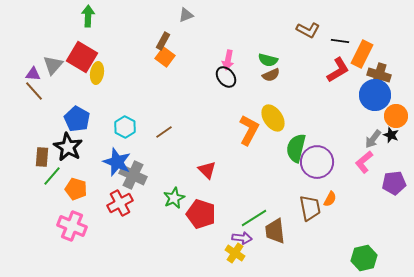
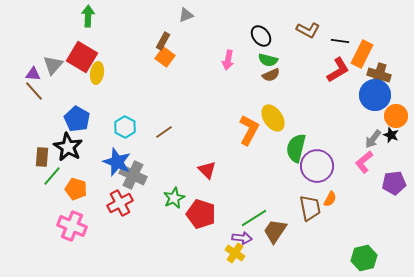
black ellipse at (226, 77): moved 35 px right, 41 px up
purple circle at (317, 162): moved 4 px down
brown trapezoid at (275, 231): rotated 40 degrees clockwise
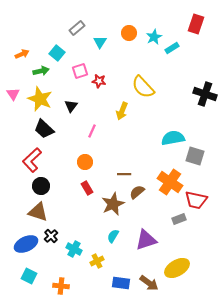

***

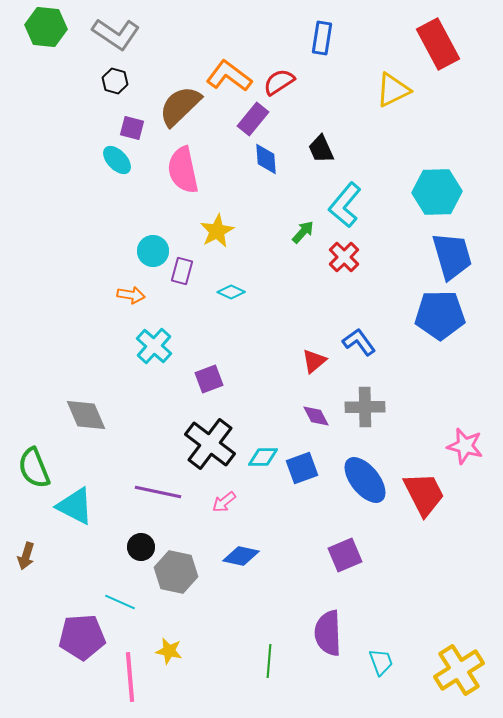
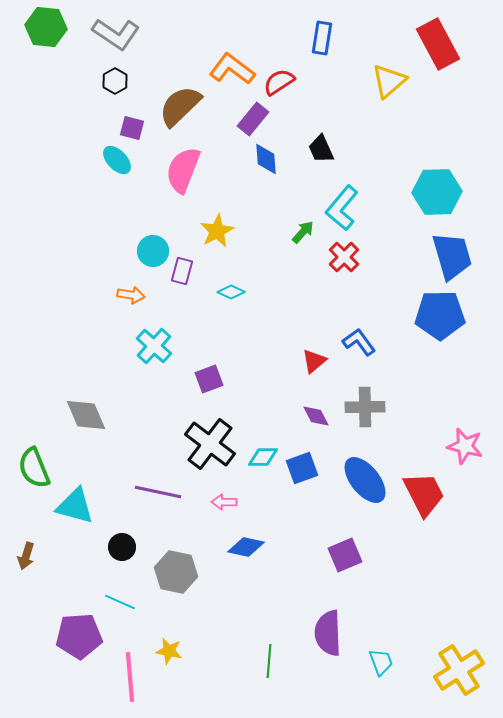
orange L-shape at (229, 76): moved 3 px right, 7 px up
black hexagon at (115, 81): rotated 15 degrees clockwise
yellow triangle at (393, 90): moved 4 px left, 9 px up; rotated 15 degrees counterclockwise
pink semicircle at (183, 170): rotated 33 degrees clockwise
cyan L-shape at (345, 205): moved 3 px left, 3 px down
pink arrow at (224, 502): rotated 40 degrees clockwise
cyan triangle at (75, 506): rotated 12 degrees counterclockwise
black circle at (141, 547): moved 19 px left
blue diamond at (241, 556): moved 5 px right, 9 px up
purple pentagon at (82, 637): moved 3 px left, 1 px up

***

_Work instructions_
Provide every line from the material that contains the word "shape".

_Written response_
orange L-shape at (229, 76): moved 3 px right, 7 px up
cyan L-shape at (345, 205): moved 3 px left, 3 px down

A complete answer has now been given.